Start of SUPPLIED MATERIAL
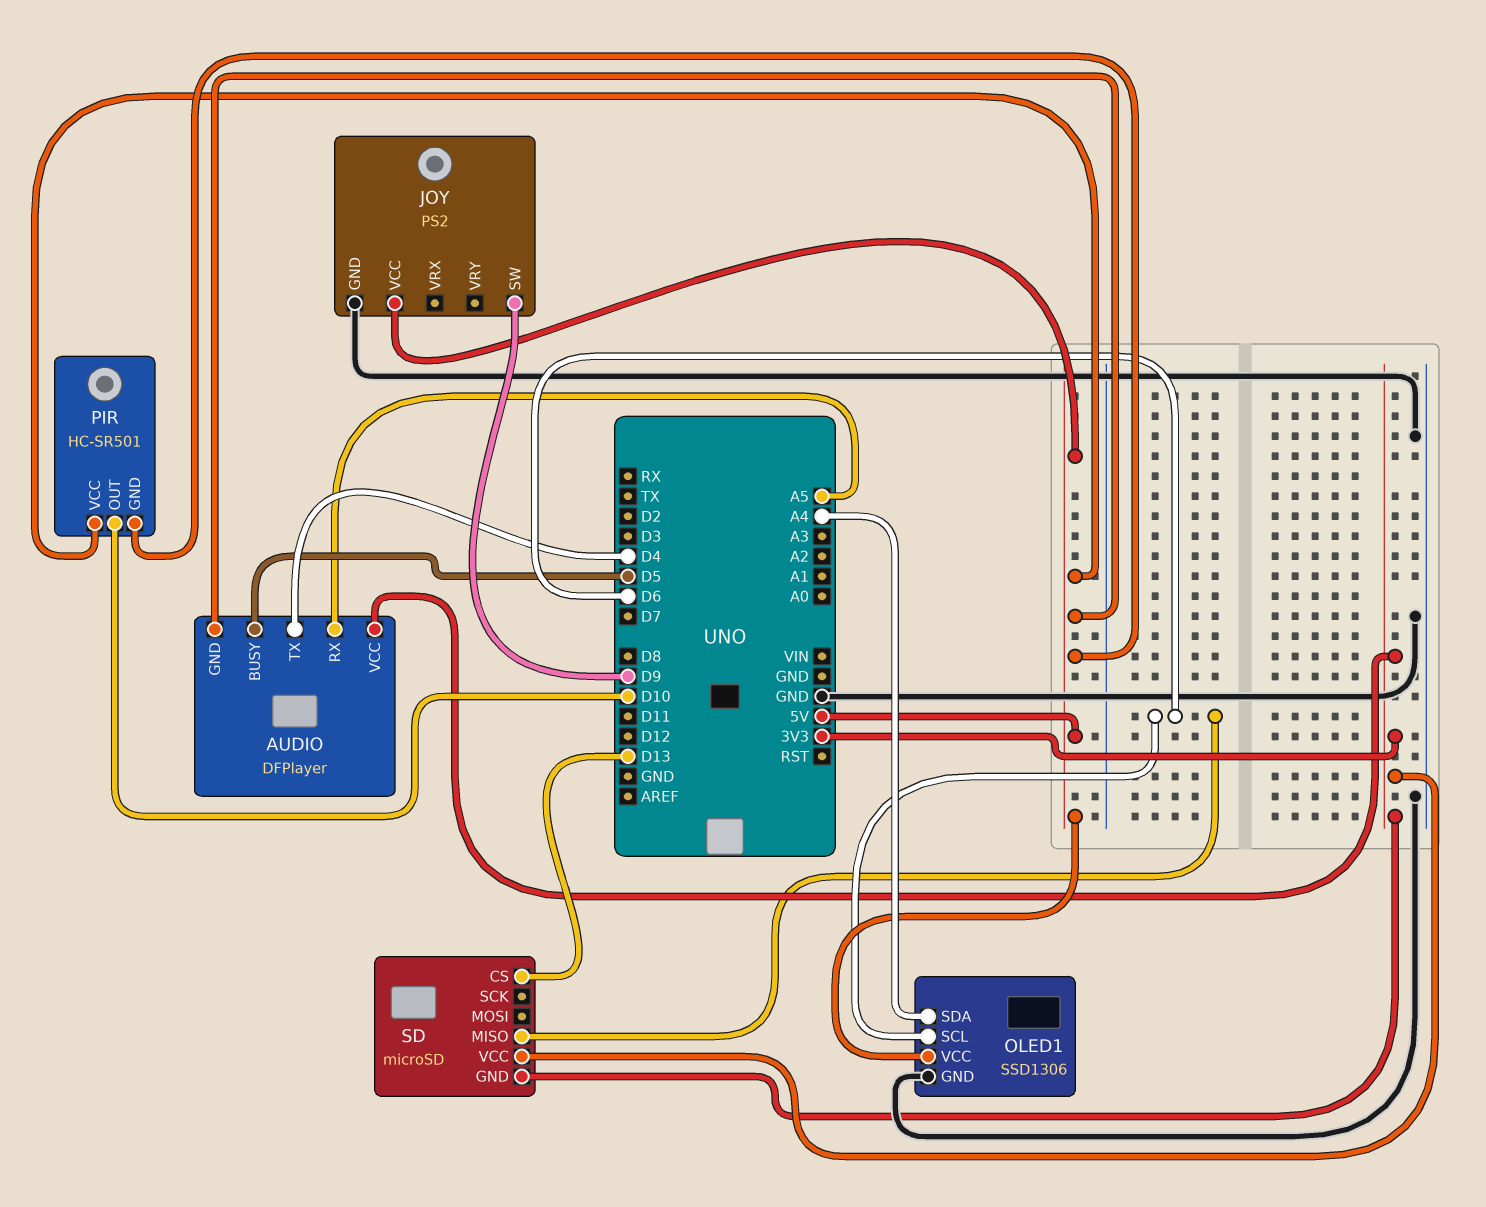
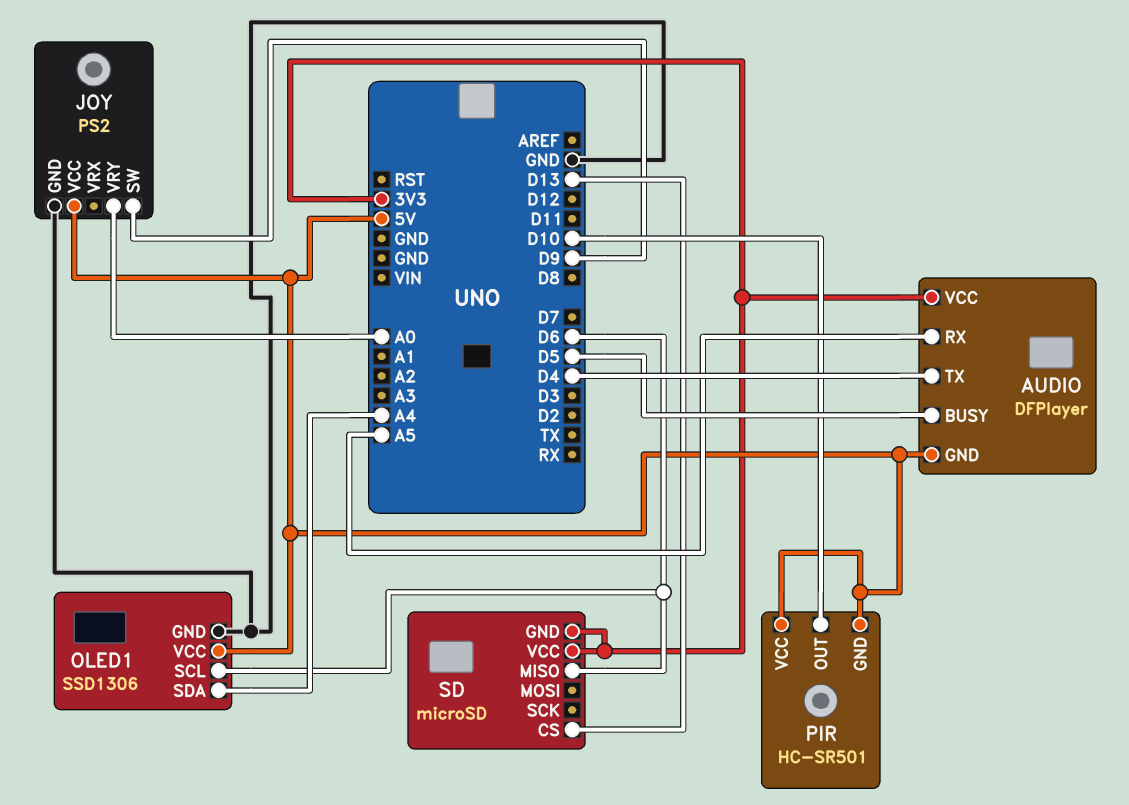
JOY pin VRY: none -> A0

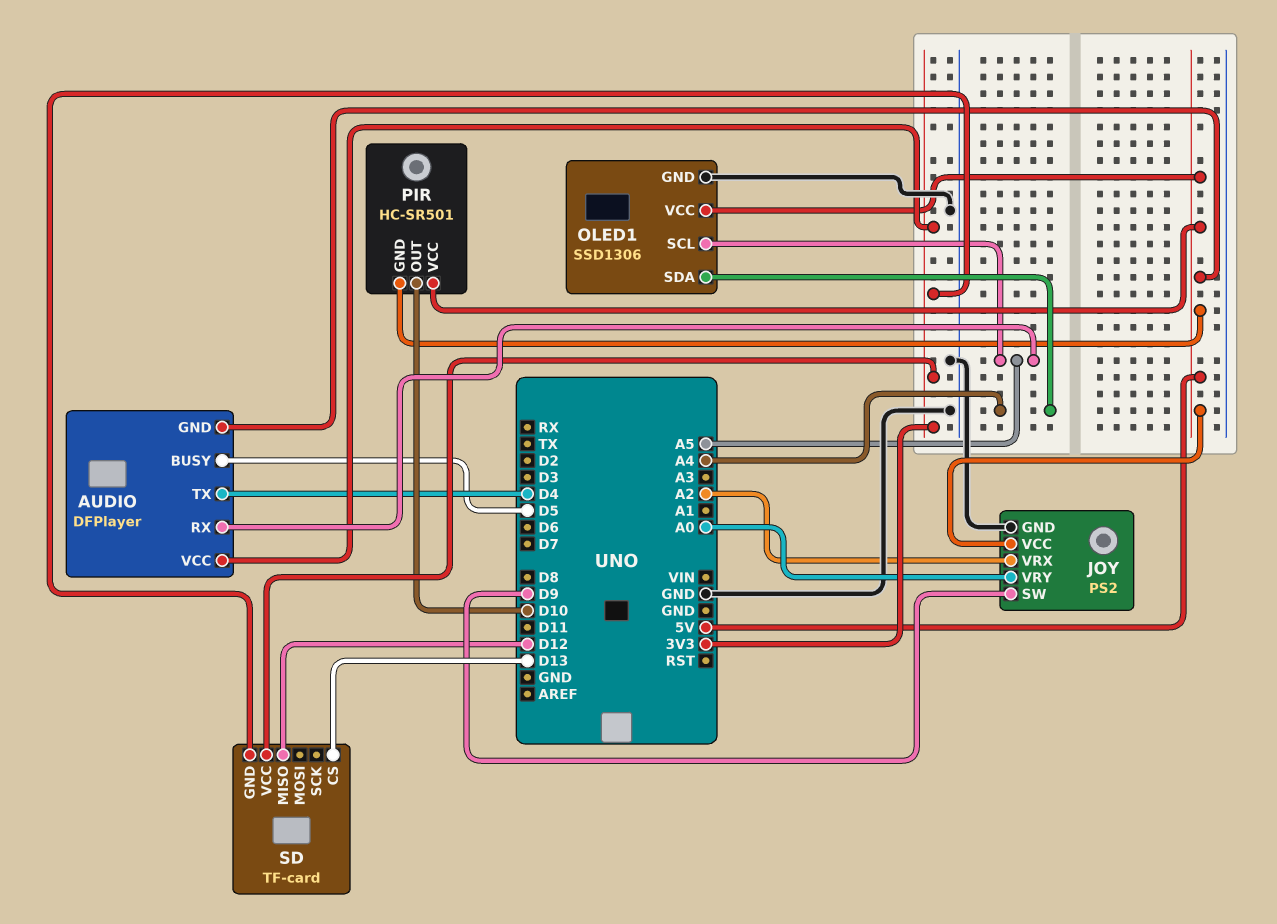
JOY pin VRX: none -> A2
OLED1 pin SCL: D6 -> A5
SD: microSD -> TF-card
SD pin MISO: D6 -> D12

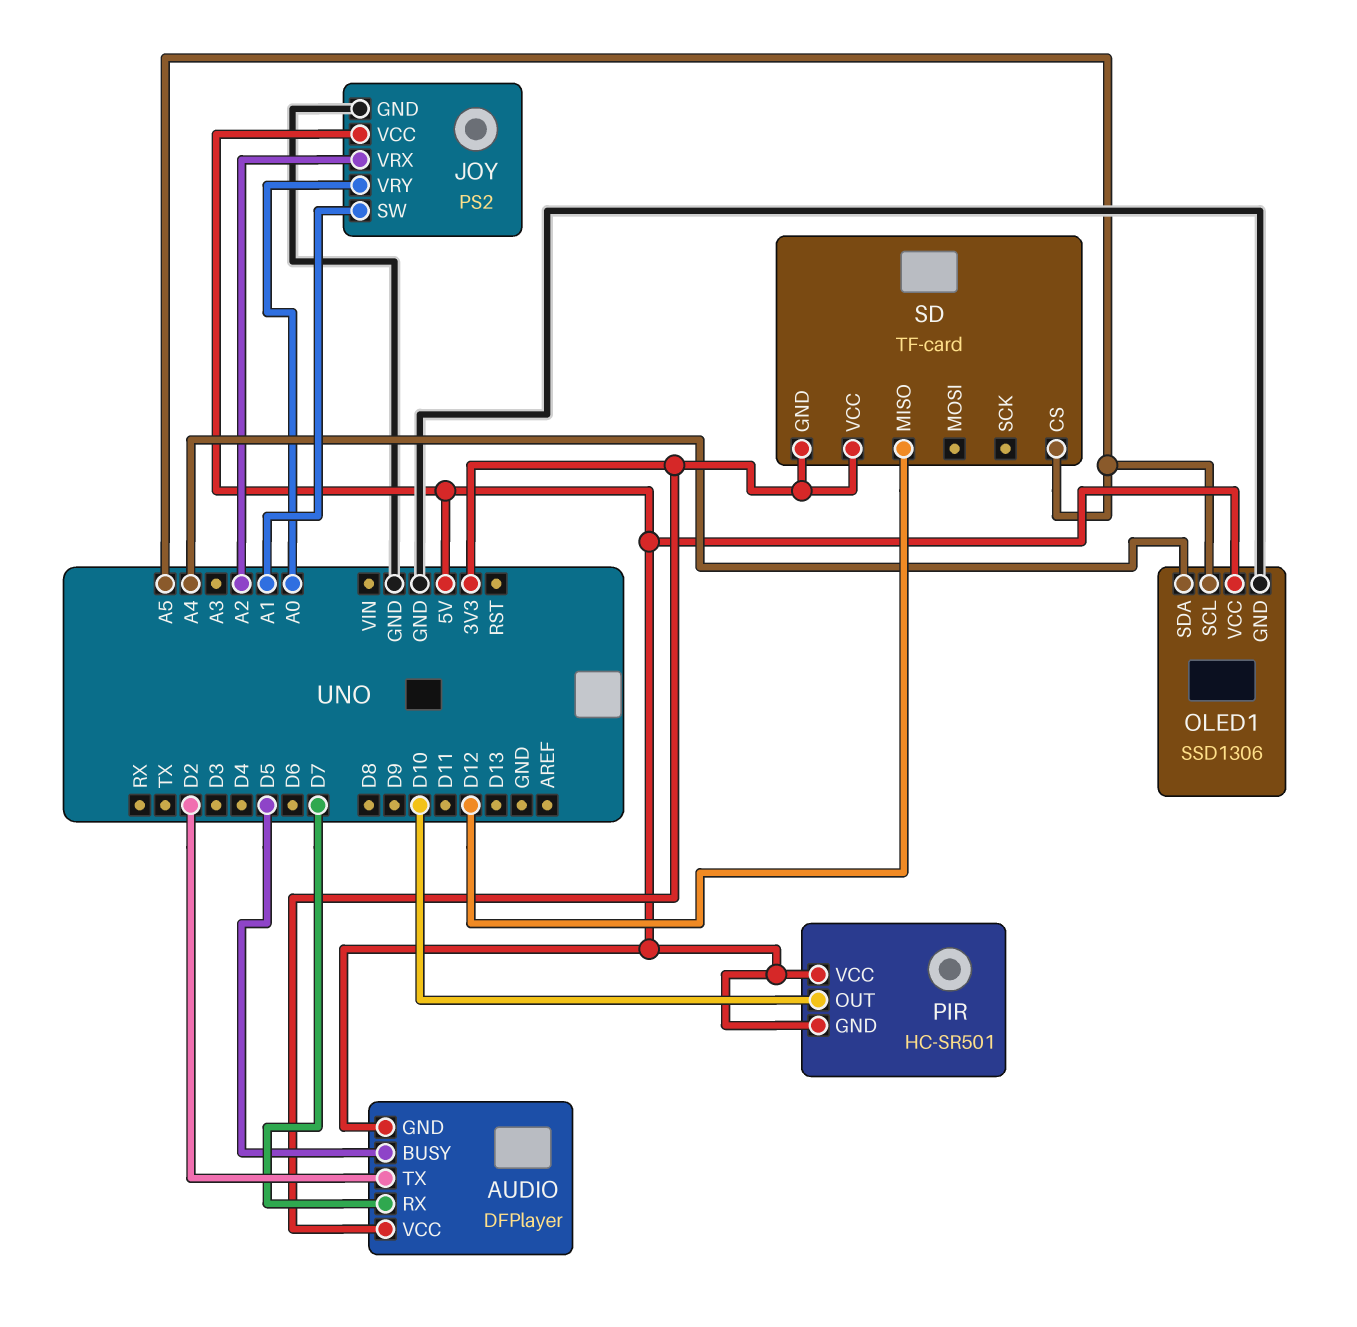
AUDIO pin RX: A5 -> D7
AUDIO pin TX: D4 -> D2
JOY pin SW: D9 -> A1
SD pin CS: D13 -> A5

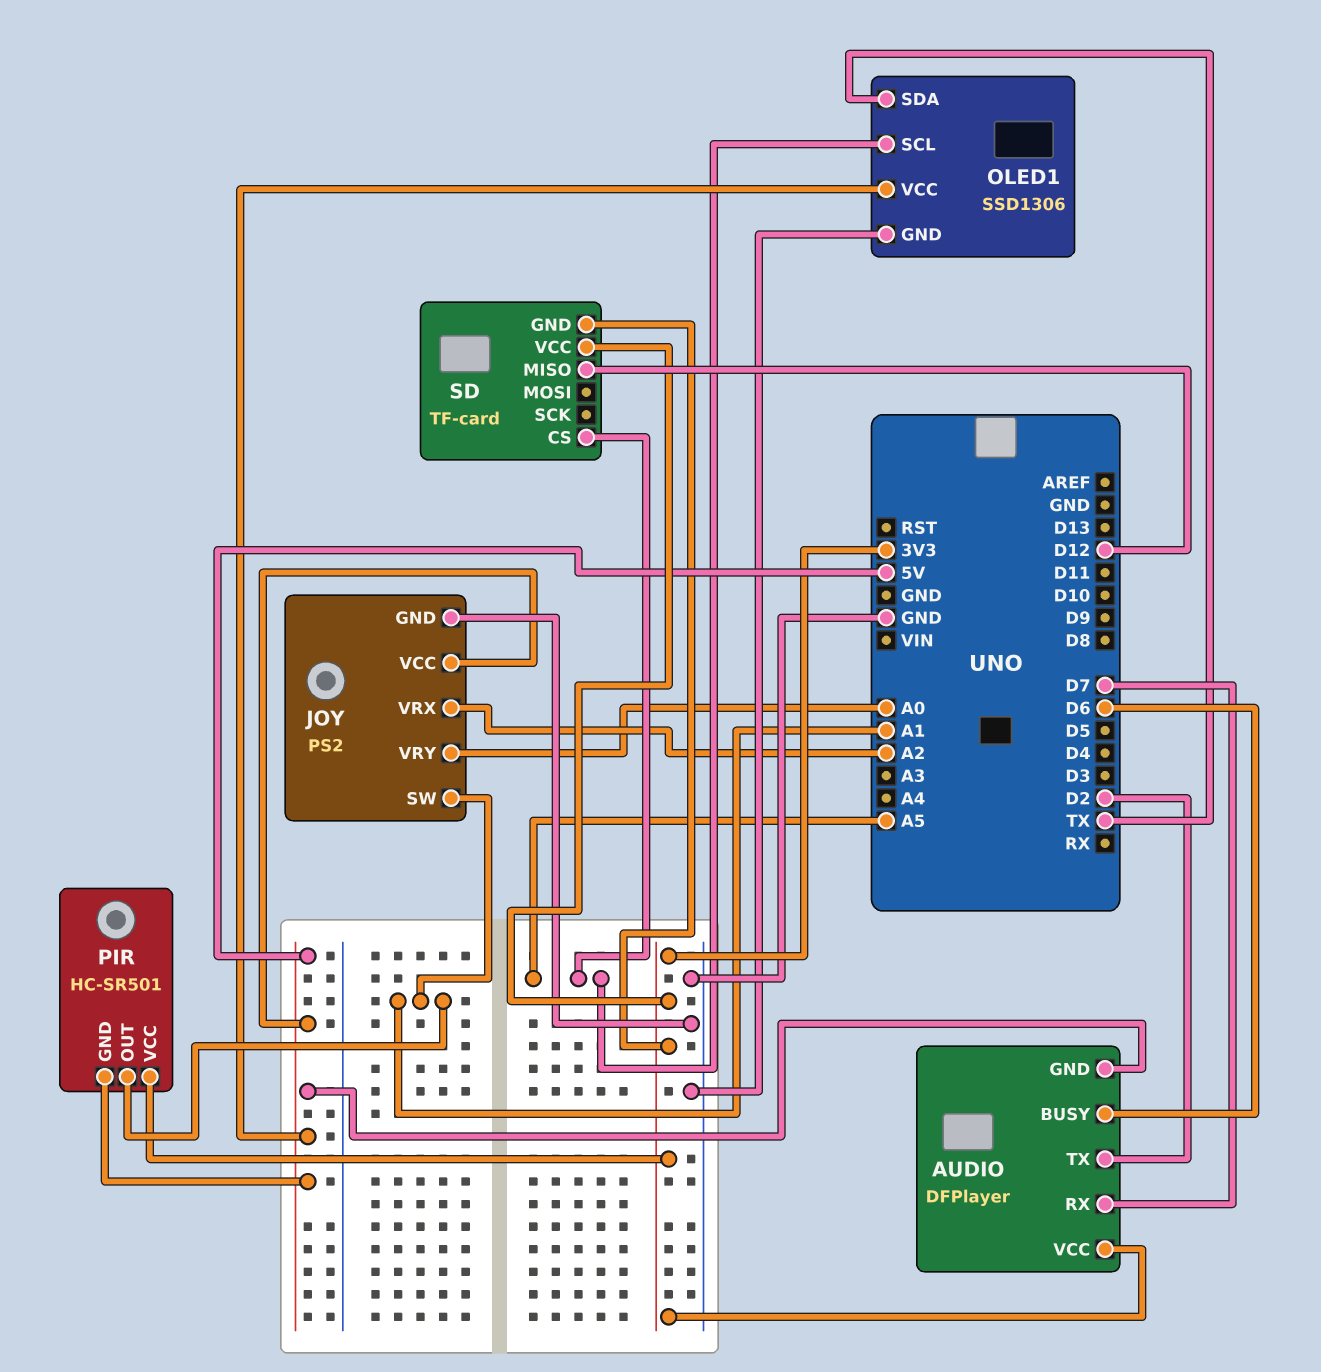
AUDIO pin BUSY: D5 -> D6
OLED1 pin SDA: A4 -> TX
PIR pin OUT: D10 -> A1
PIR pin VCC: 5V -> 3V3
End of SUPPLIED MATERIAL
## WHAT THE TASK REQUIRES
Your answer must be one number: how many lines of the data contain "none".

## EXERCISE RESULT
2